Data to examine:
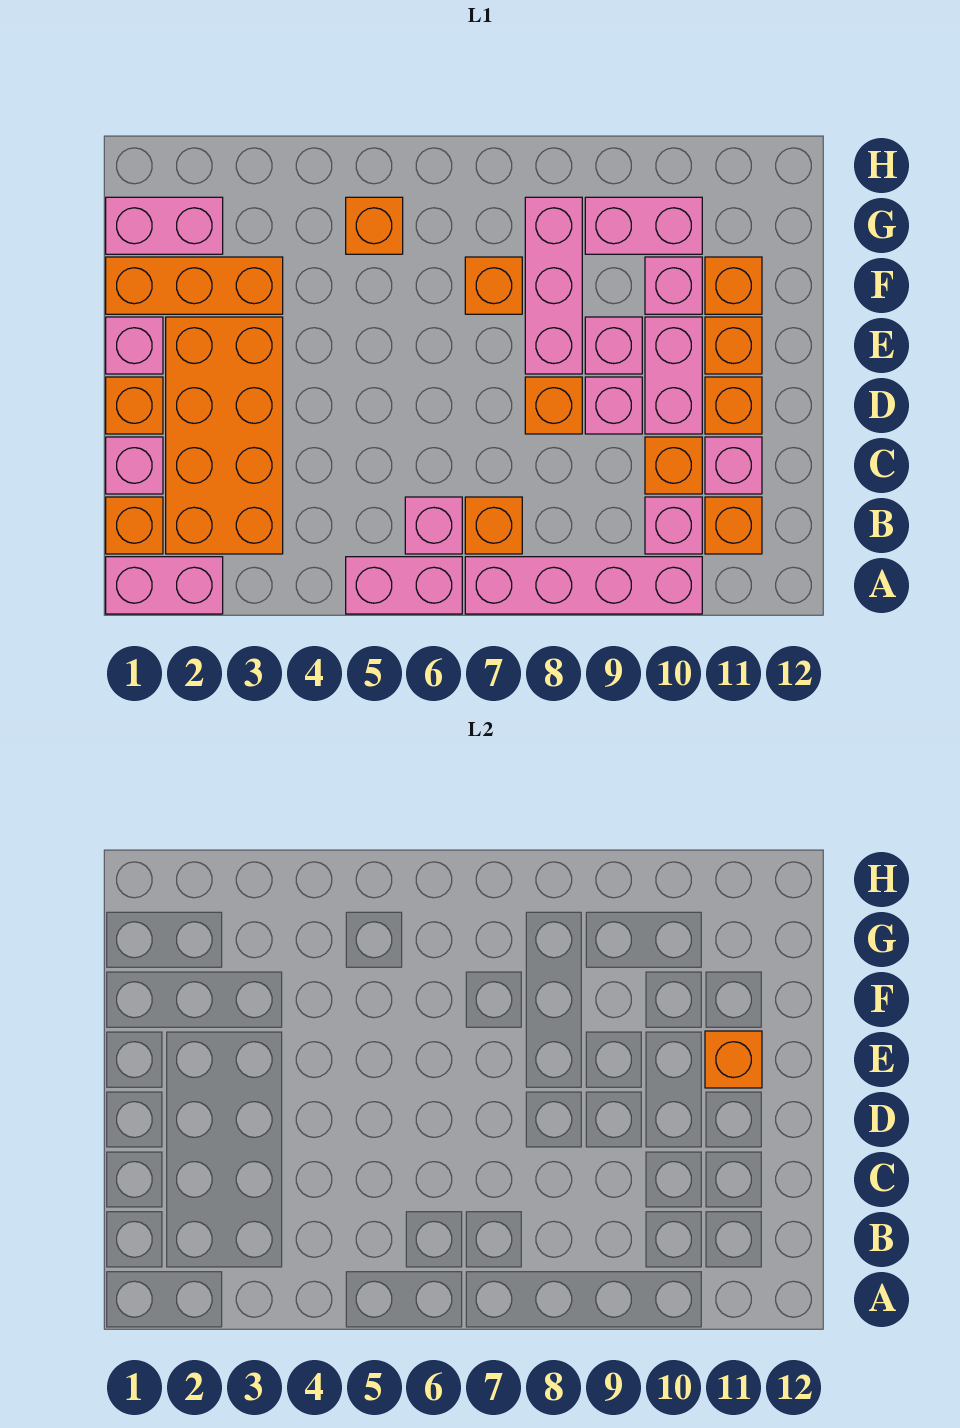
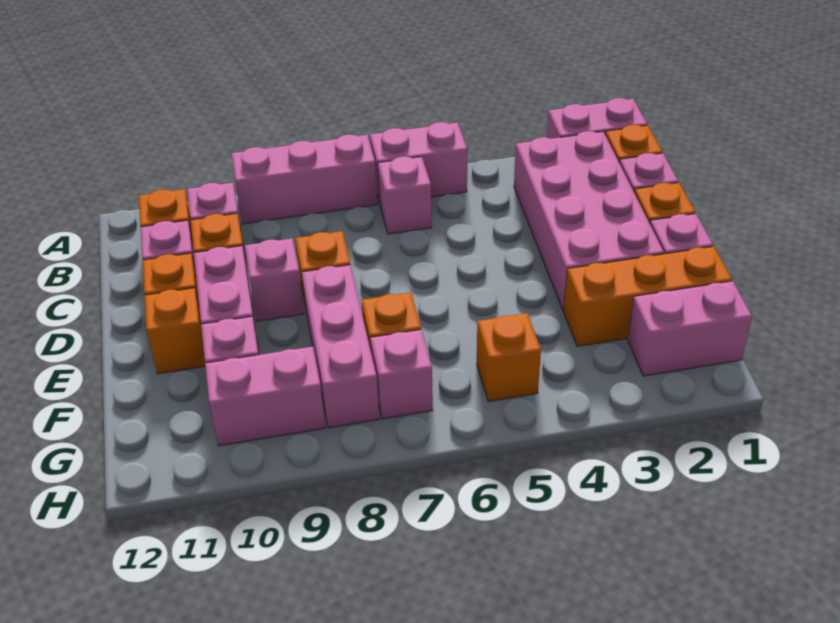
pink brick A7:A10 level 1 -> pink brick A7:A9 level 1
orange brick B2:E3 level 1 -> pink brick B2:E3 level 1
orange brick B7 level 1 -> none
pink brick E9 level 1 -> pink brick G7 level 1
orange brick E11 level 2 -> none
orange brick F11 level 1 -> none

Task goal:
The records above are to be reproduced exactly; the pictures are to be left out.

Exercise response:
pink brick A7:A10 level 1 -> pink brick A7:A9 level 1
orange brick B2:E3 level 1 -> pink brick B2:E3 level 1
orange brick B7 level 1 -> none
pink brick E9 level 1 -> pink brick G7 level 1
orange brick E11 level 2 -> none
orange brick F11 level 1 -> none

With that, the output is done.